Everything from the line containing "cyan brick A7:B8" through the last line of the data below should be set down exactly, and nothing else.
▼
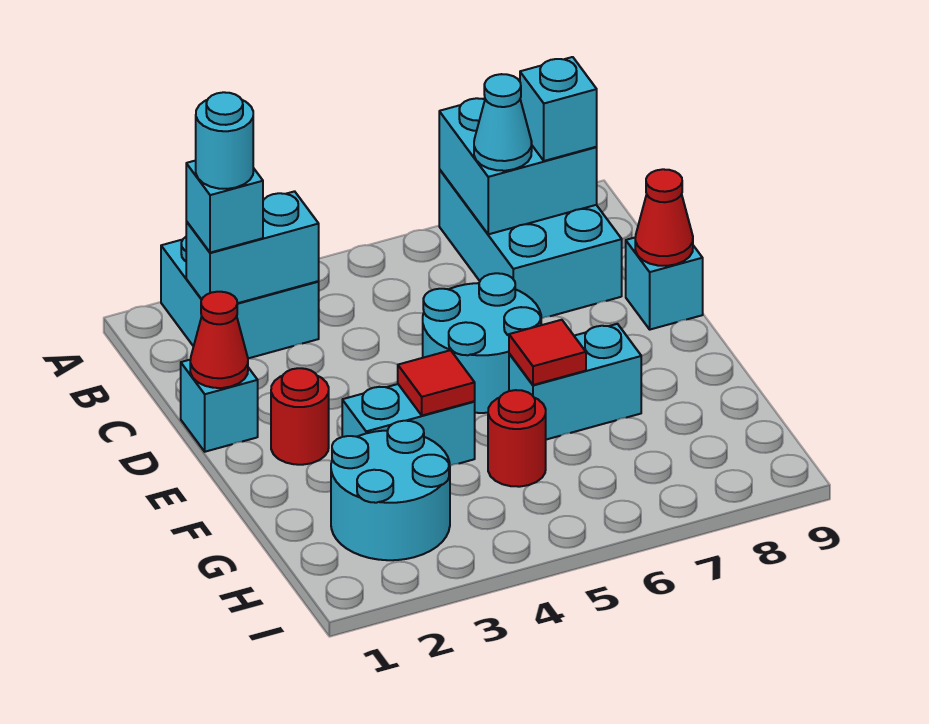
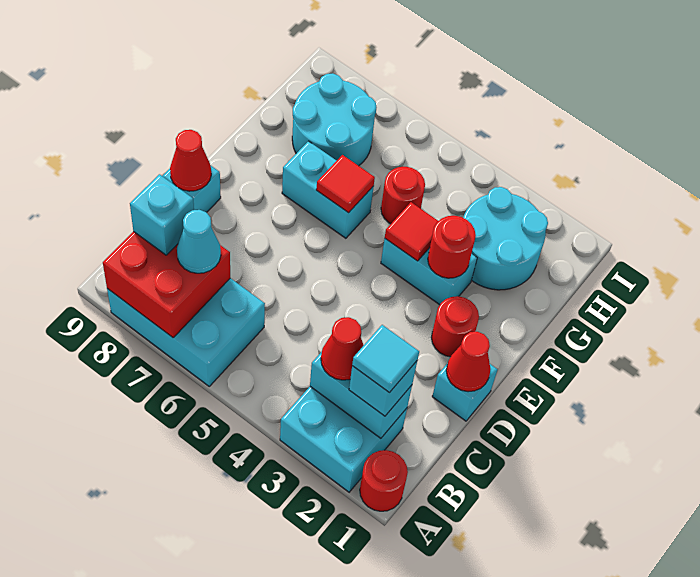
none -> red round brick A1 level 1
cyan brick A7:C8 level 1 -> cyan brick A6:B8 level 1
cyan brick A7:B8 level 2 -> red brick A7:B8 level 2
cyan round brick B2 level 4 -> cyan tile B2 level 4
none -> red cone B3 level 3
cyan round brick D5:E6 level 1 -> cyan round brick G7:H8 level 1
none -> red round brick F3 level 2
▲
YOUR RESPONSE
cyan brick A7:B8 level 2 -> red brick A7:B8 level 2
cyan round brick B2 level 4 -> cyan tile B2 level 4
none -> red cone B3 level 3
cyan round brick D5:E6 level 1 -> cyan round brick G7:H8 level 1
none -> red round brick F3 level 2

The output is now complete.